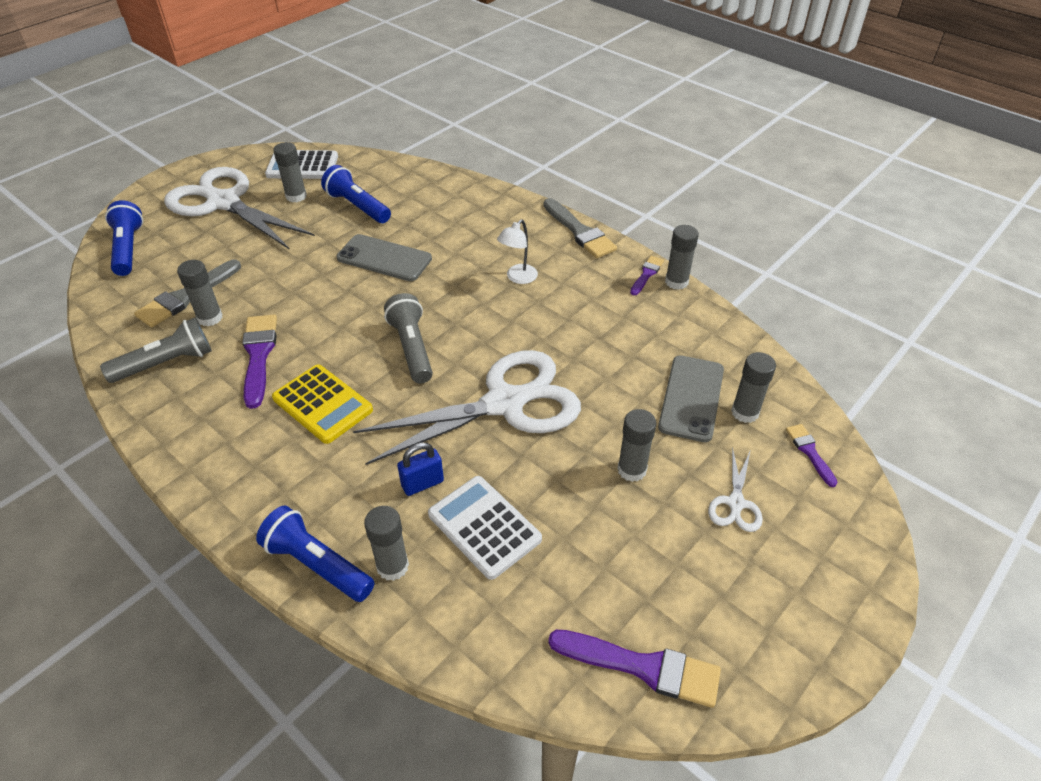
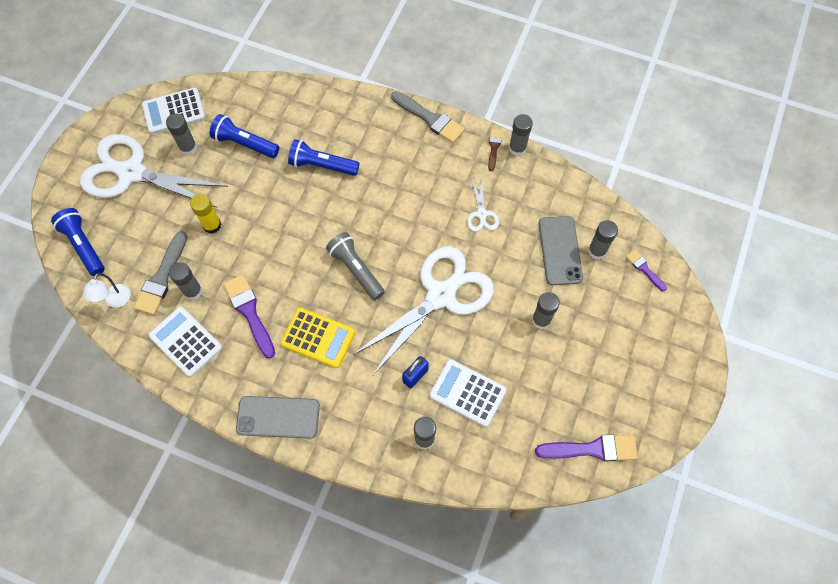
camera: 20 degrees left, 20 degrees up
grey flashlight [100,318,212,383] -> white calculator [149,307,222,377]
blue flashlight [256,505,375,602] -> blue flashlight moved to [288,139,360,176]
grey phone [336,234,432,281] -> grey phone moved to [236,396,320,439]
white lamp [497,219,538,284] -> white lamp moved to [83,273,131,308]
purple brush [630,256,664,295] -> brown brush [488,129,502,171]
white scissors [708,447,763,532] -> white scissors moved to [467,178,499,232]
none -> yellow glue stick [190,194,221,234]

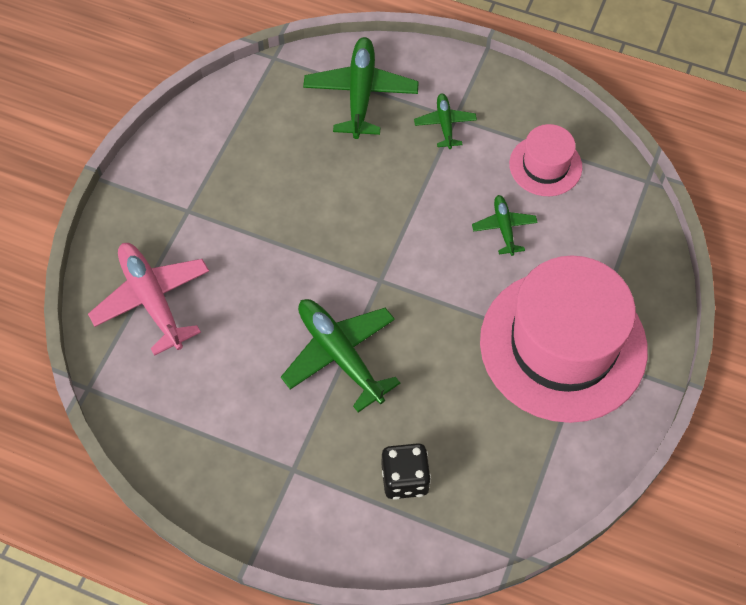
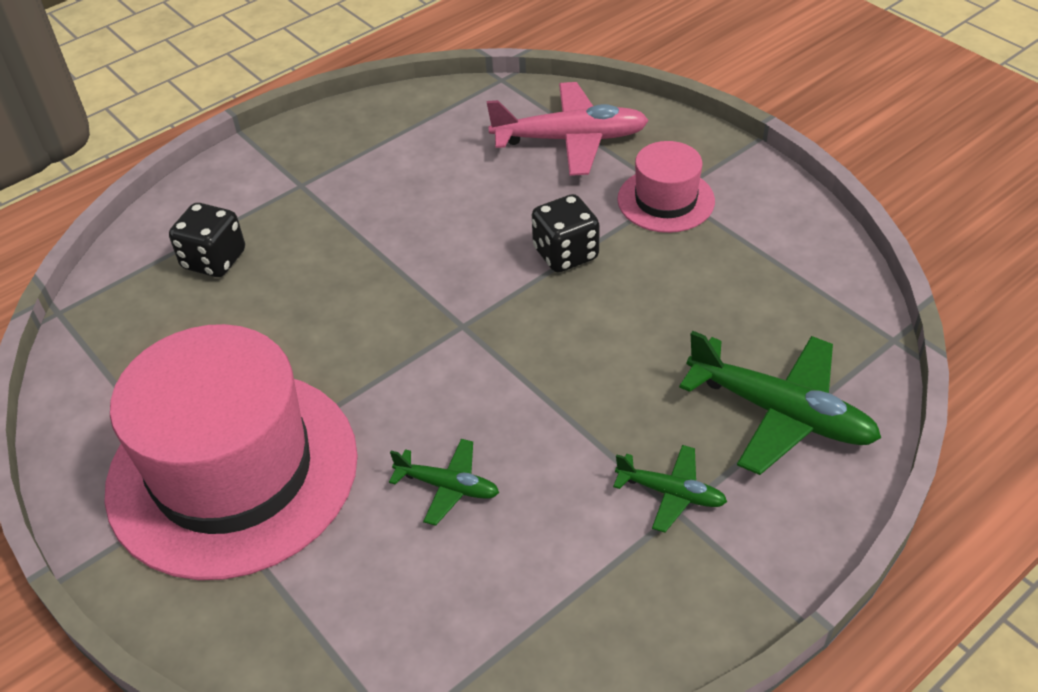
camera: 120 degrees right, 15 degrees down
green plane [281,299,400,412] -> none
pink hat [509,124,582,196] -> pink hat moved to [617,141,715,233]
none -> black dice [532,194,600,272]

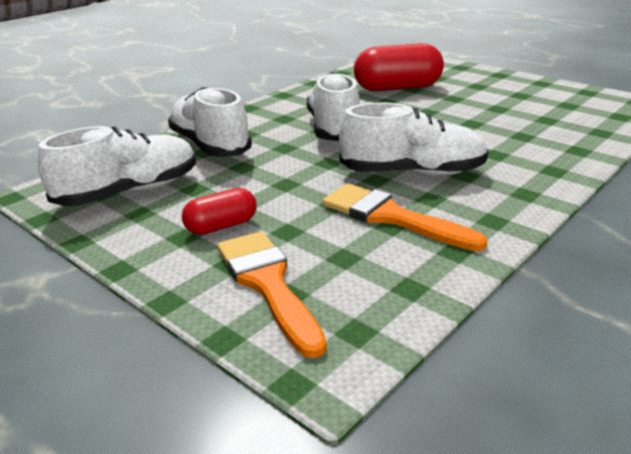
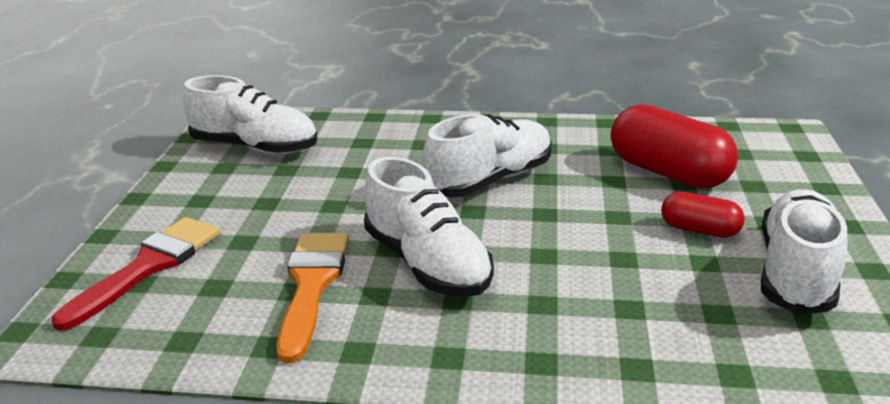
camera: 55 degrees right, 0 degrees up
white shoe [168,87,252,157] -> white shoe moved to [761,189,848,315]
red capsule [182,188,257,235] -> red capsule moved to [661,192,745,238]
orange brush [217,231,327,358] -> red brush [52,217,220,331]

········

The data above should be set down again exactly, with the pictures omitted.

[Answer section]
camera: 20 degrees left, 20 degrees up
grey flashlight [100,318,212,383] -> white calculator [149,307,222,377]
blue flashlight [256,505,375,602] -> blue flashlight moved to [288,139,360,176]
grey phone [336,234,432,281] -> grey phone moved to [236,396,320,439]
white lamp [497,219,538,284] -> white lamp moved to [83,273,131,308]
purple brush [630,256,664,295] -> brown brush [488,129,502,171]
white scissors [708,447,763,532] -> white scissors moved to [467,178,499,232]
none -> yellow glue stick [190,194,221,234]

camera: 120 degrees right, 15 degrees down
green plane [281,299,400,412] -> none
pink hat [509,124,582,196] -> pink hat moved to [617,141,715,233]
none -> black dice [532,194,600,272]

camera: 55 degrees right, 0 degrees up
white shoe [168,87,252,157] -> white shoe moved to [761,189,848,315]
red capsule [182,188,257,235] -> red capsule moved to [661,192,745,238]
orange brush [217,231,327,358] -> red brush [52,217,220,331]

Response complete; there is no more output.